◆ **EXERCISE INSTRUCTIONS**
Report the number of lines in the records below that contain the word "right", and nothing more.

[[ EXERCISE DATA open ]]

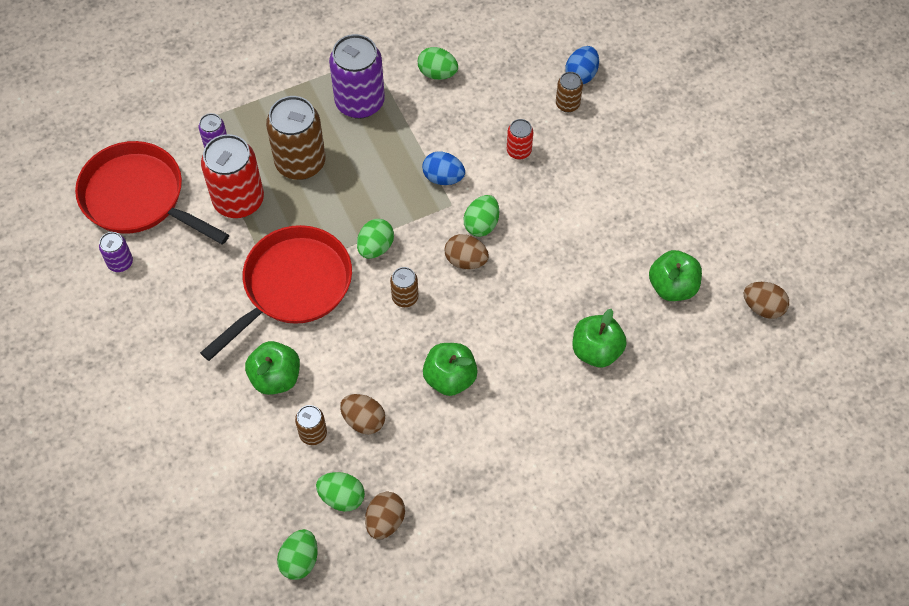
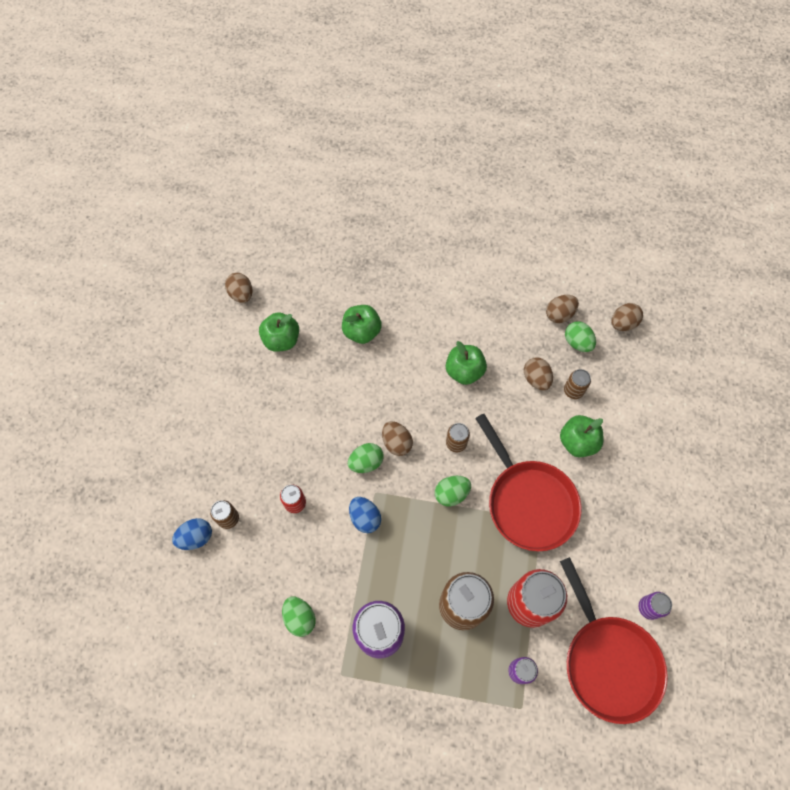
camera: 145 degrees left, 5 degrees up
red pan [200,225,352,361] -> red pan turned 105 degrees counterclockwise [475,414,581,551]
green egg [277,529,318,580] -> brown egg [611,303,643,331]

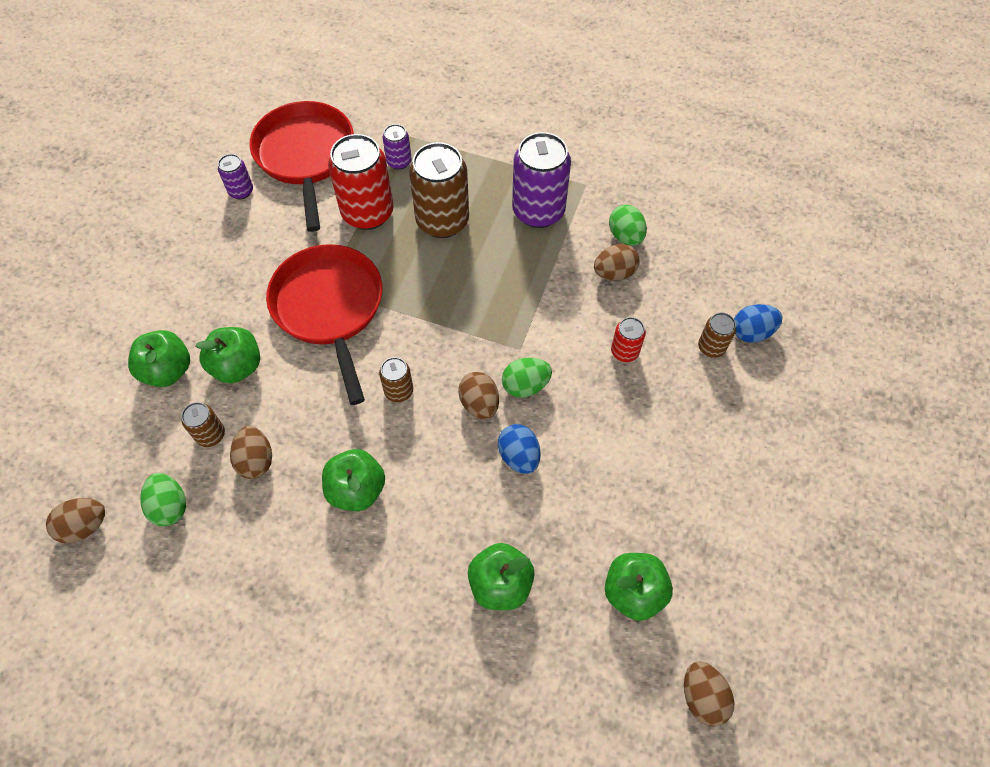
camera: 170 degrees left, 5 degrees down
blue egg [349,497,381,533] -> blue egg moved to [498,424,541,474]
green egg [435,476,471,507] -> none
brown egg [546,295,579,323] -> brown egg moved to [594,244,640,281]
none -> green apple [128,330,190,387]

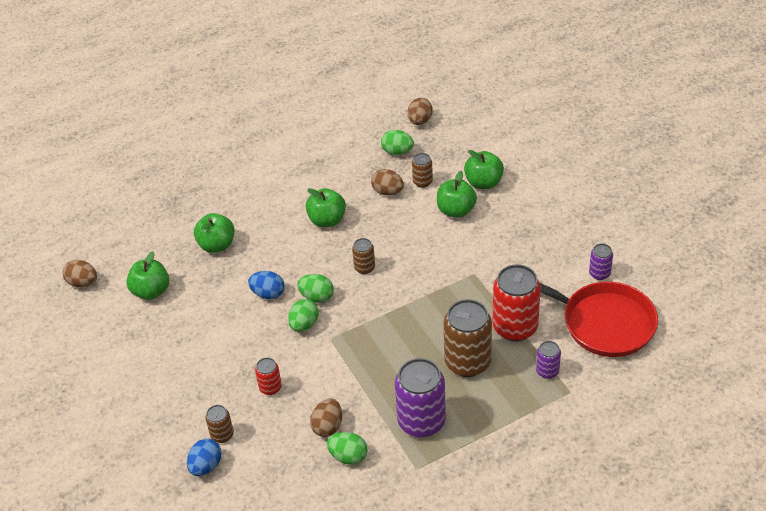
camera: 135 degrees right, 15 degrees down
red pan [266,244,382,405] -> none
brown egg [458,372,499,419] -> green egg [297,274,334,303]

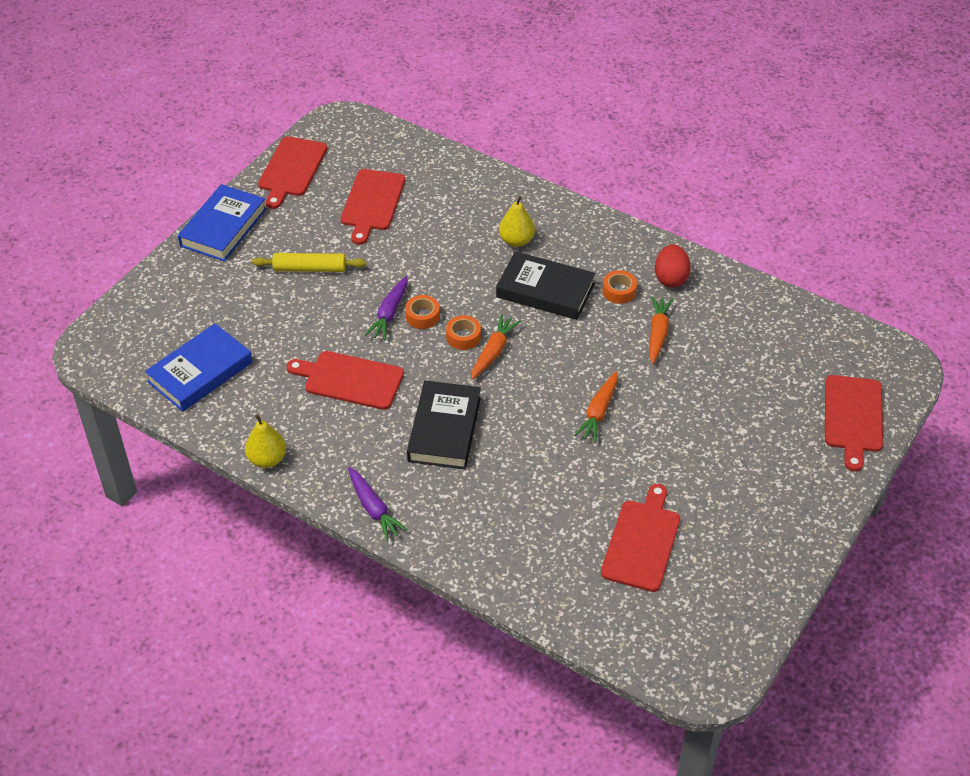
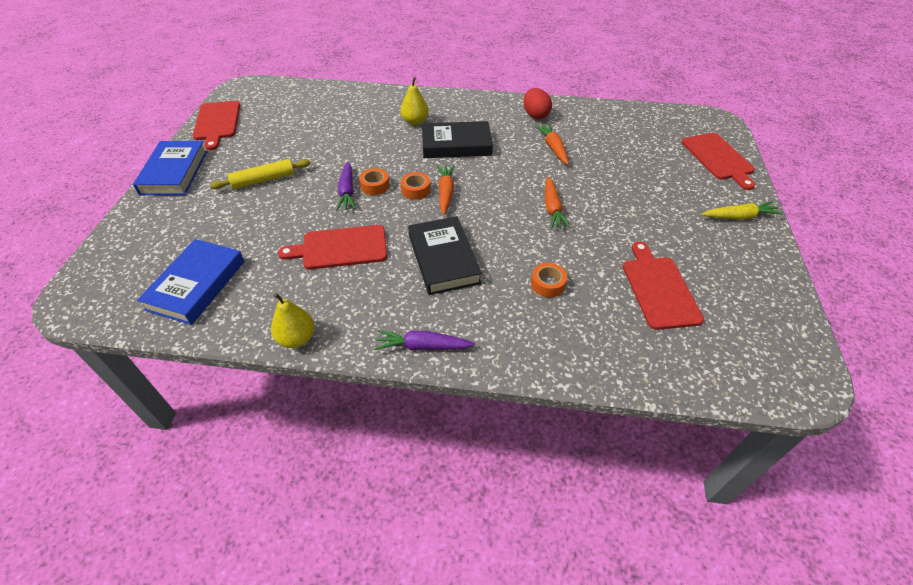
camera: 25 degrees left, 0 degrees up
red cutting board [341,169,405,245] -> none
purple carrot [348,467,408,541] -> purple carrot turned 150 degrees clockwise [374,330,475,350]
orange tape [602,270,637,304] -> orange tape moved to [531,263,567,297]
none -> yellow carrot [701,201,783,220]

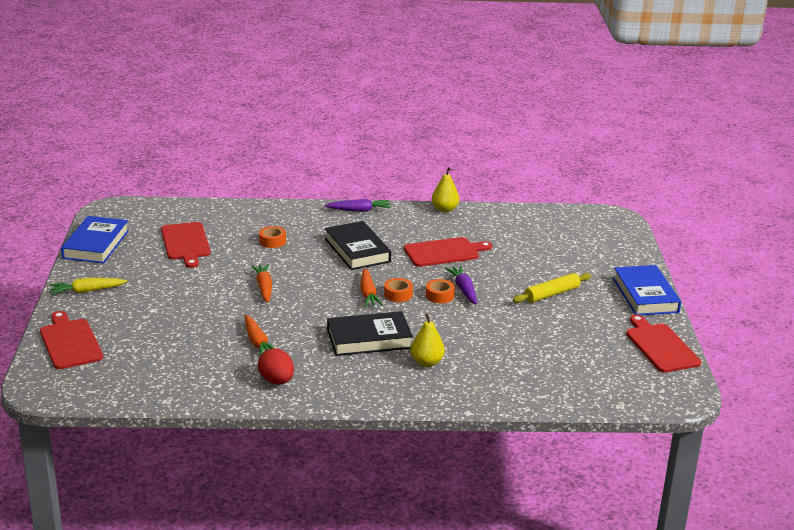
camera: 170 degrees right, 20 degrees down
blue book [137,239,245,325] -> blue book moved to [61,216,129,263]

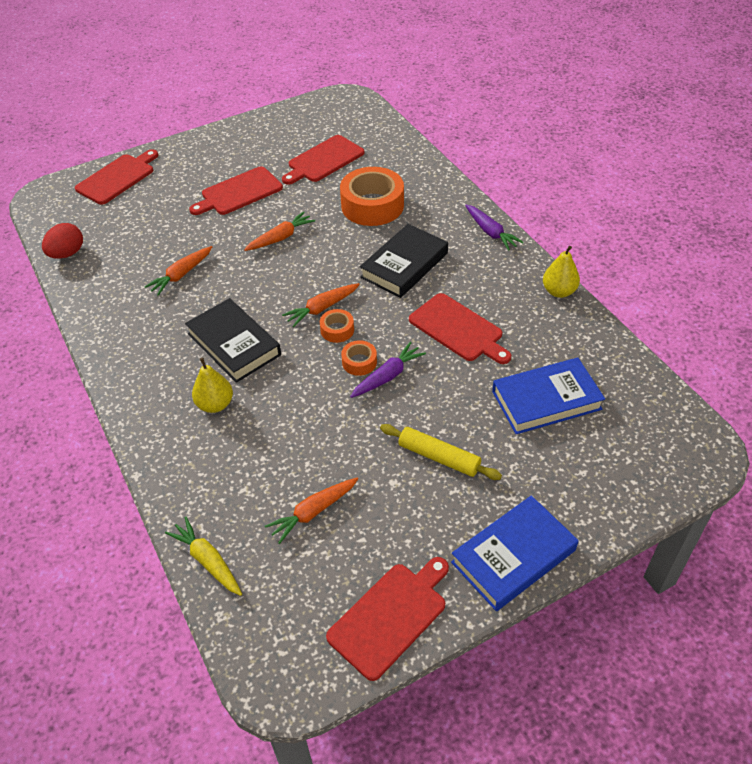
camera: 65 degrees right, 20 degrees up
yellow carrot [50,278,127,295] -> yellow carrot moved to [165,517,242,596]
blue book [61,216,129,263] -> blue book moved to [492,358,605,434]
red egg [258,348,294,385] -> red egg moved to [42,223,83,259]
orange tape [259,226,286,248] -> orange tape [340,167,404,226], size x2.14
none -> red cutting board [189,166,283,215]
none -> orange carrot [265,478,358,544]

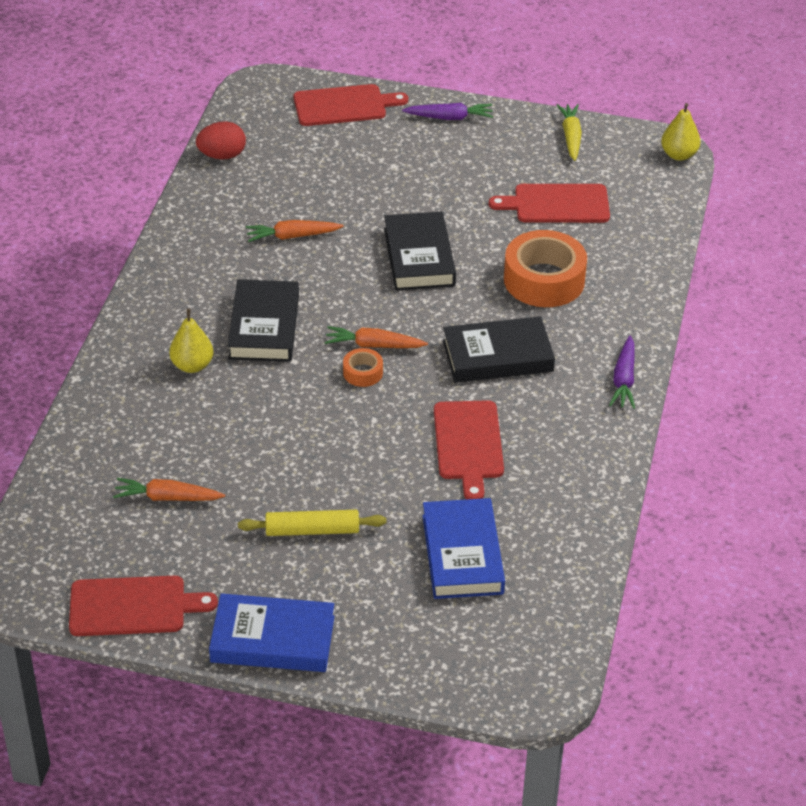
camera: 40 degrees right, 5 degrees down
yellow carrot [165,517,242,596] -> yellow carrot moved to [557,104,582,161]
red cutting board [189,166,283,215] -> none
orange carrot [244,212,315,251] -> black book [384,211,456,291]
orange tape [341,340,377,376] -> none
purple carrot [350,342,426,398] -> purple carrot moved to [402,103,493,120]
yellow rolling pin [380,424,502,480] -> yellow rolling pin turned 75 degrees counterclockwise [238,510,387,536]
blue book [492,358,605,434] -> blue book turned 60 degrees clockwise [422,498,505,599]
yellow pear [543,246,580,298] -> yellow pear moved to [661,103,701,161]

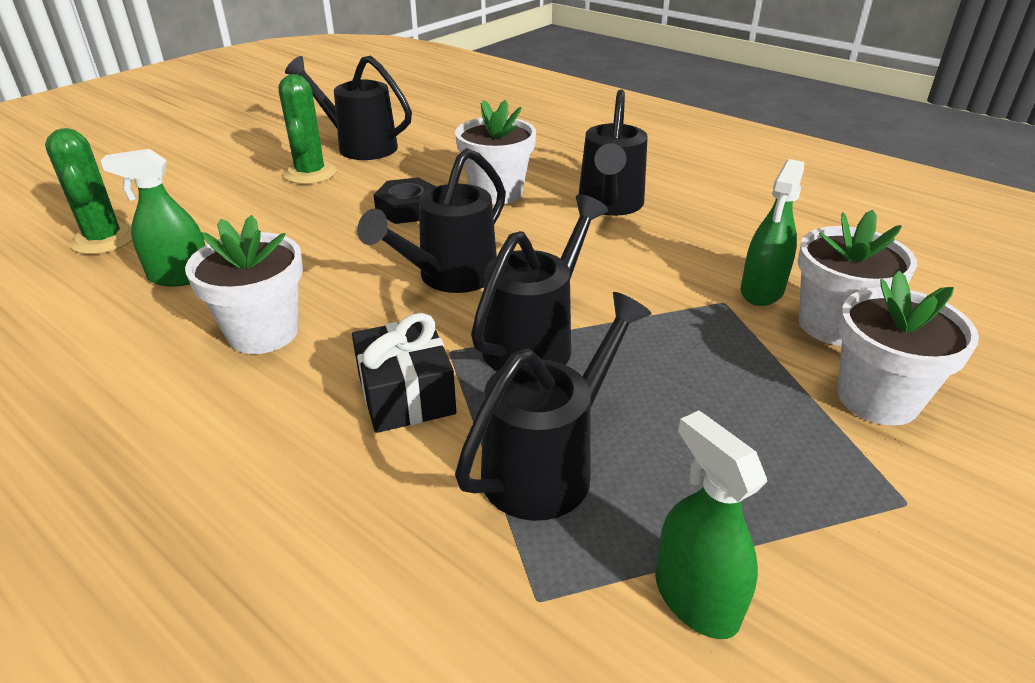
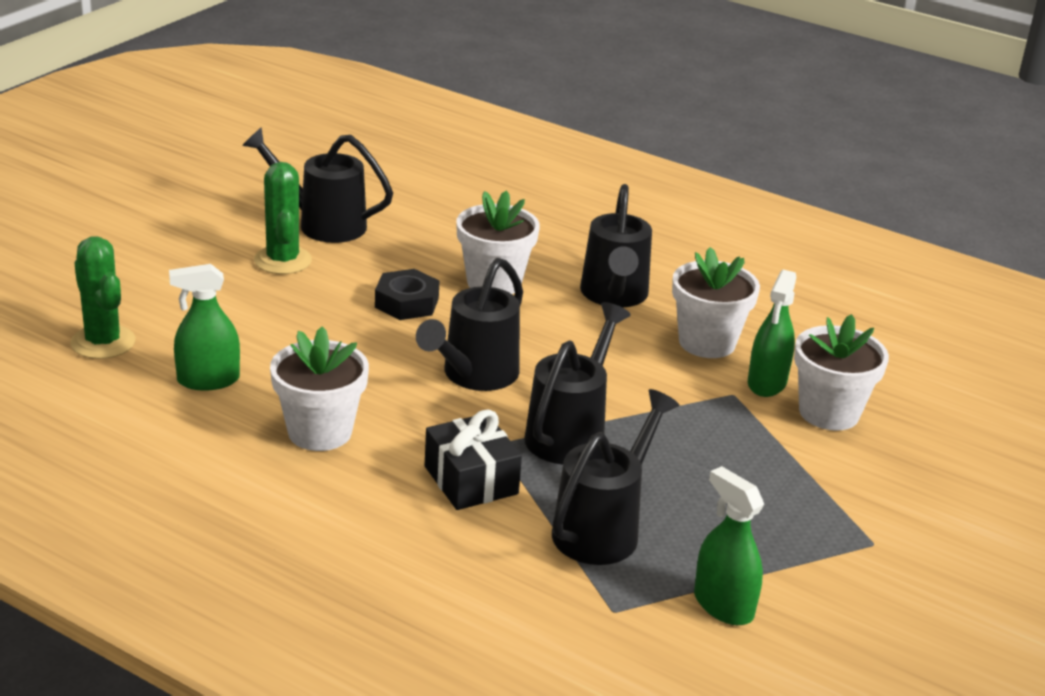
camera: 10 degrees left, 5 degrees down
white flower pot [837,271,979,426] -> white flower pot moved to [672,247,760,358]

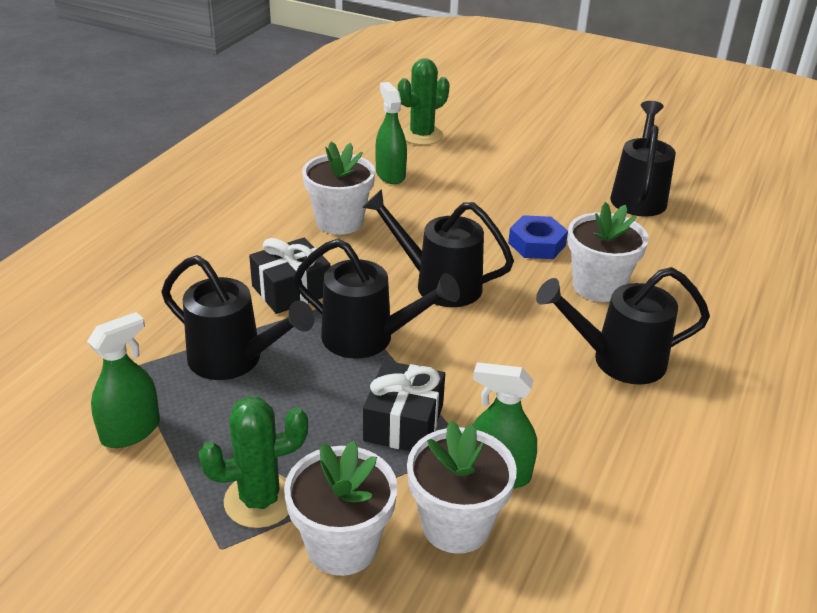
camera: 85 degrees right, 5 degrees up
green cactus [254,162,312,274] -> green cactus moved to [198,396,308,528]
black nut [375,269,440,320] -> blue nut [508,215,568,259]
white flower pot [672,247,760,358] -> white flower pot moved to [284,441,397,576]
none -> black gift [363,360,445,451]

[[ EXERCISE DATA closed ]]

◆ **EXERCISE RESPONSE**
5